Source records
--- START ---
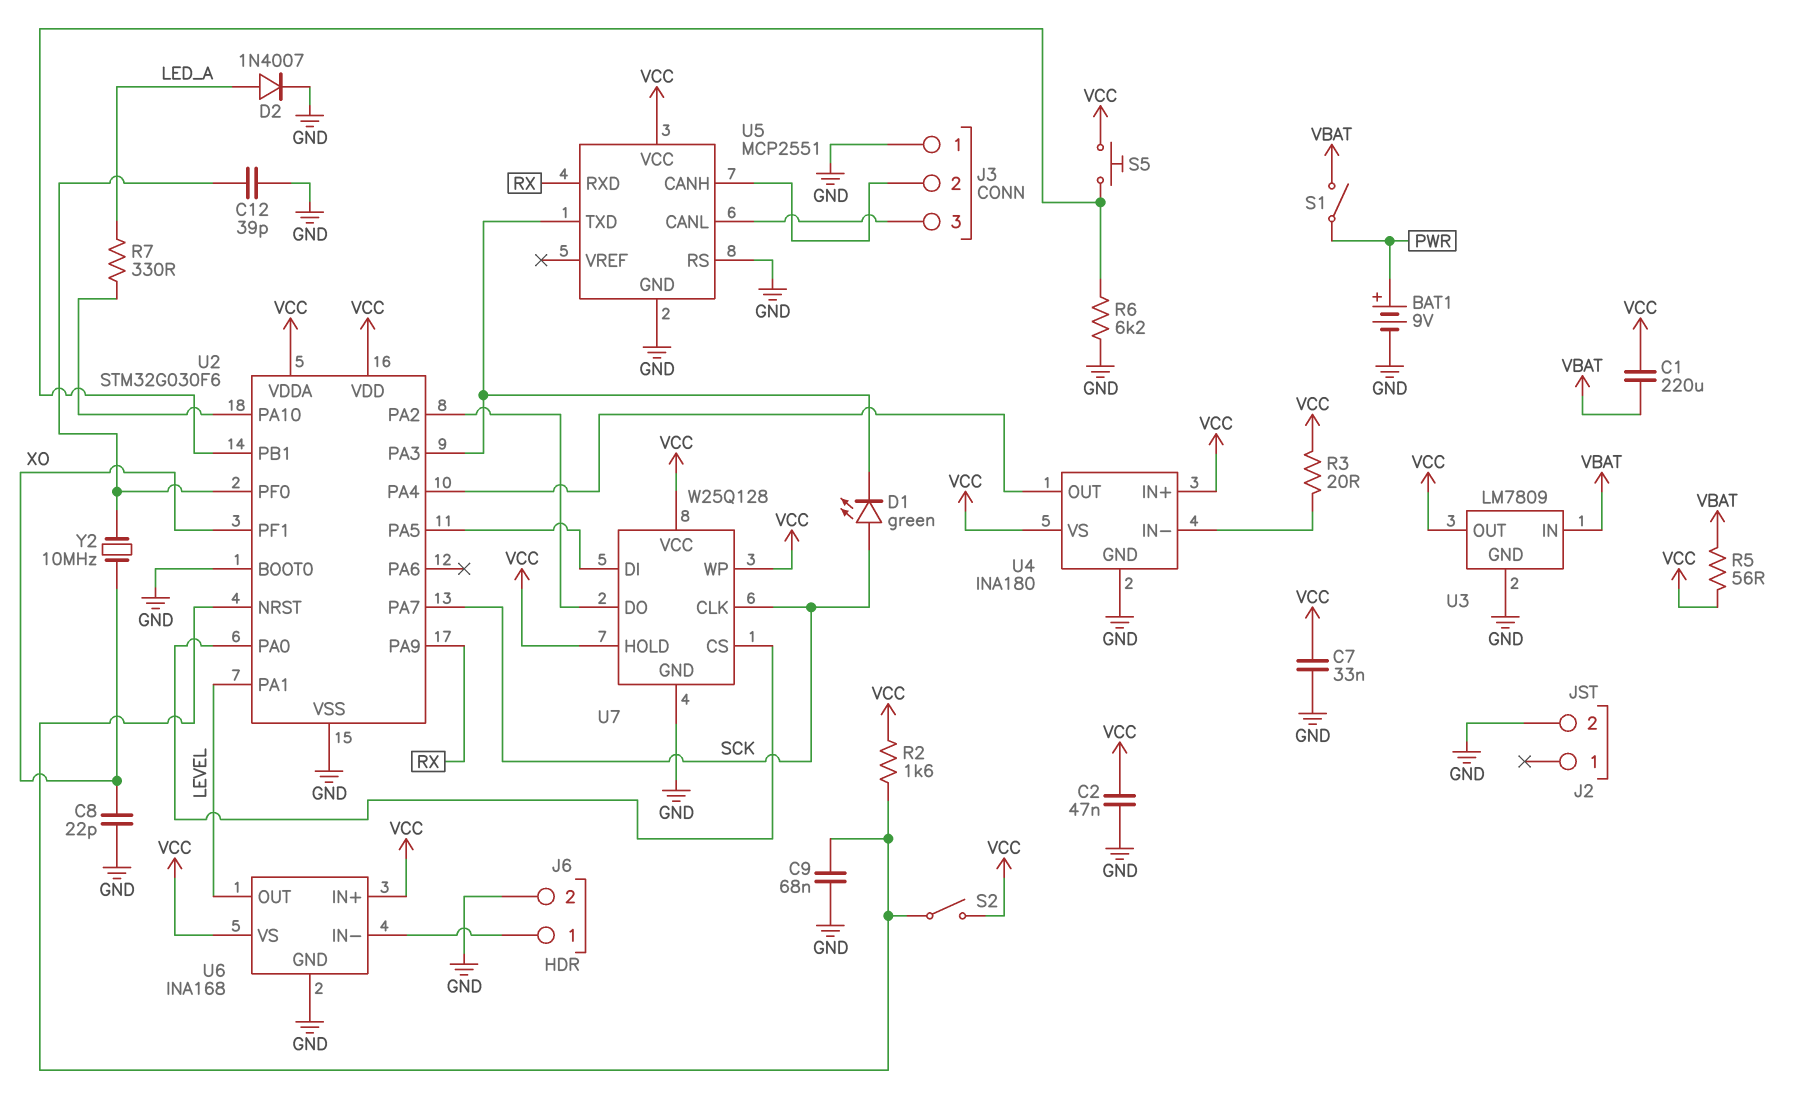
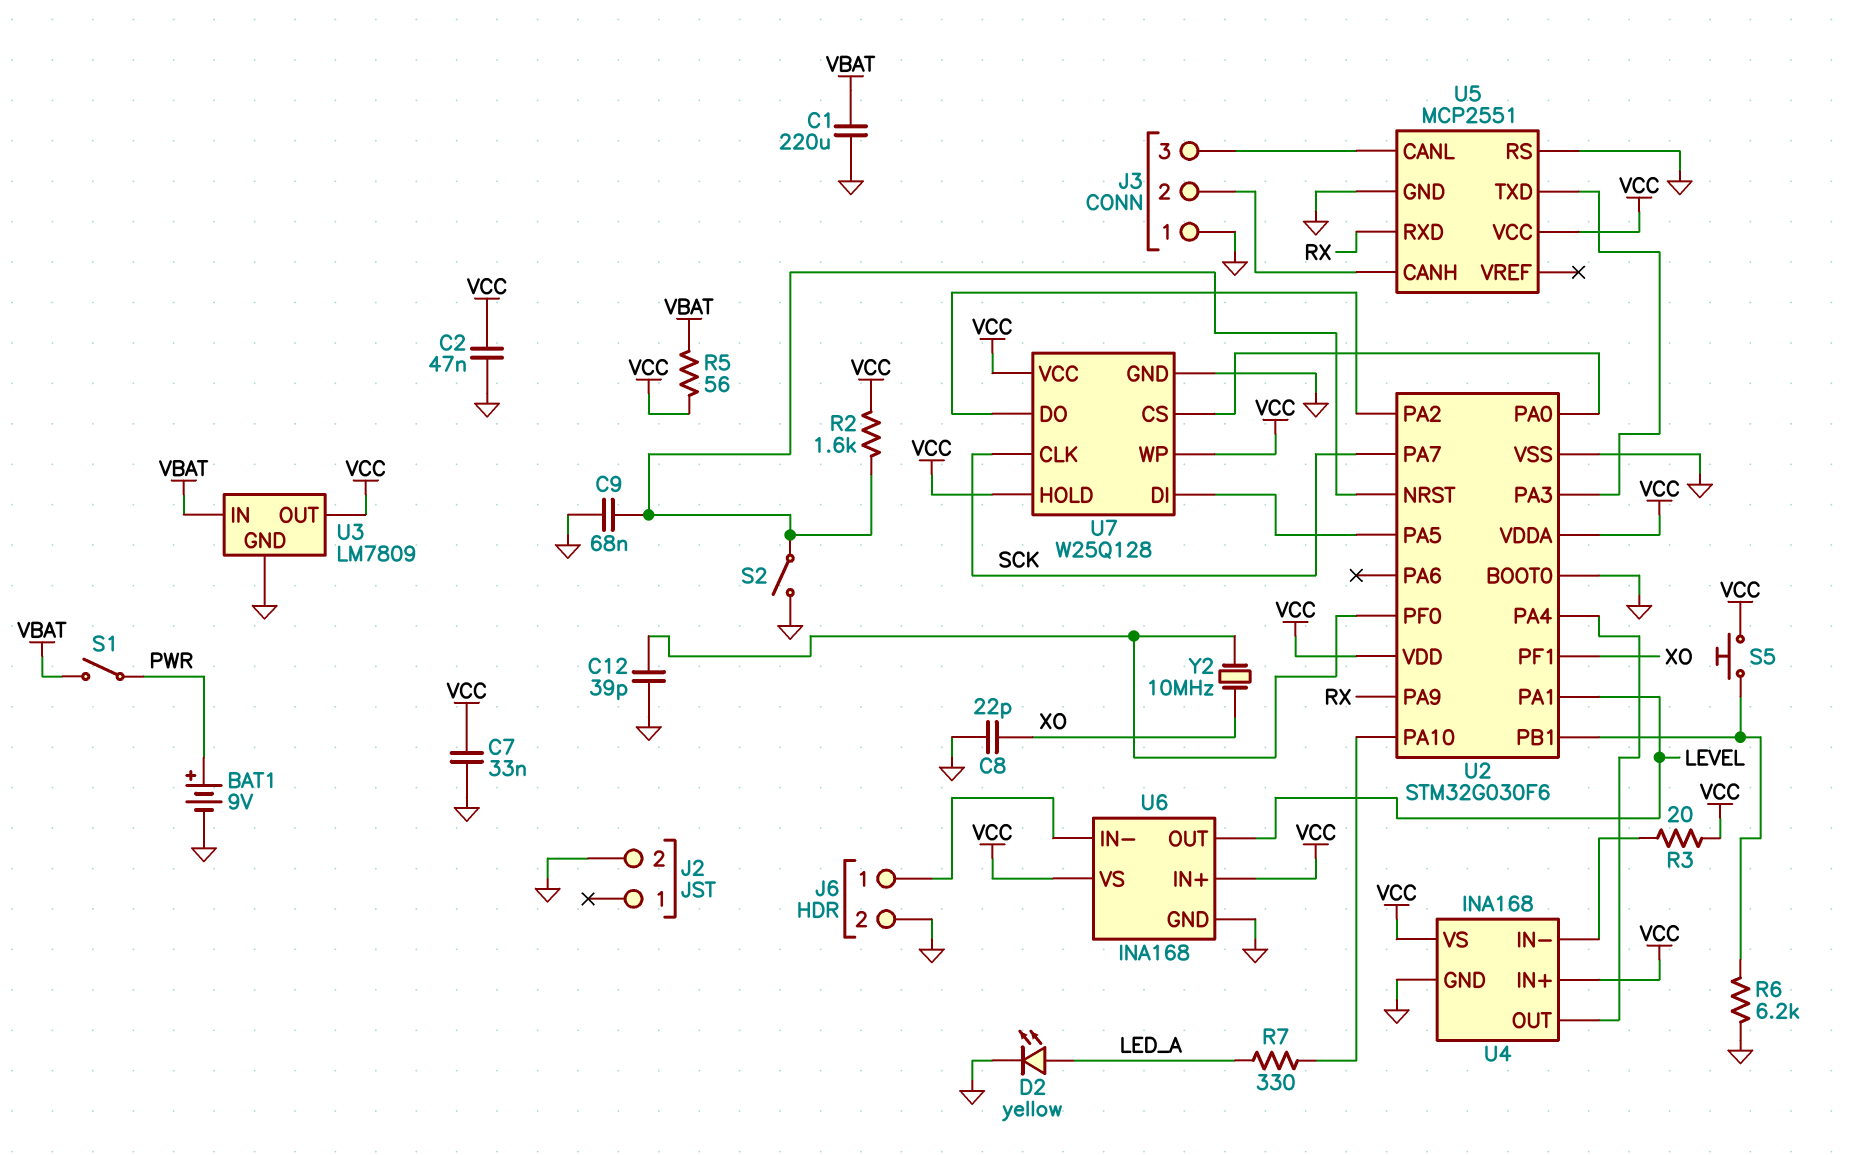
C1: 220uF (VBAT, VCC) -> 220uF (GND, VBAT)
D1: LED green (A SCK, K U2/PA3) -> none
D2: diode 1N4007 (A LED_A, K GND) -> LED yellow (A LED_A, K GND)
S2: switch (U2/NRST, VCC) -> switch (GND, U2/NRST)
U4: INA180 -> INA168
--- END ---
Task to complete:
From the line that contains "S2: switch (U2/NRST, VCC)" through the last line of the records above, copy every line exactly and leave out the rest.

Answer space:
S2: switch (U2/NRST, VCC) -> switch (GND, U2/NRST)
U4: INA180 -> INA168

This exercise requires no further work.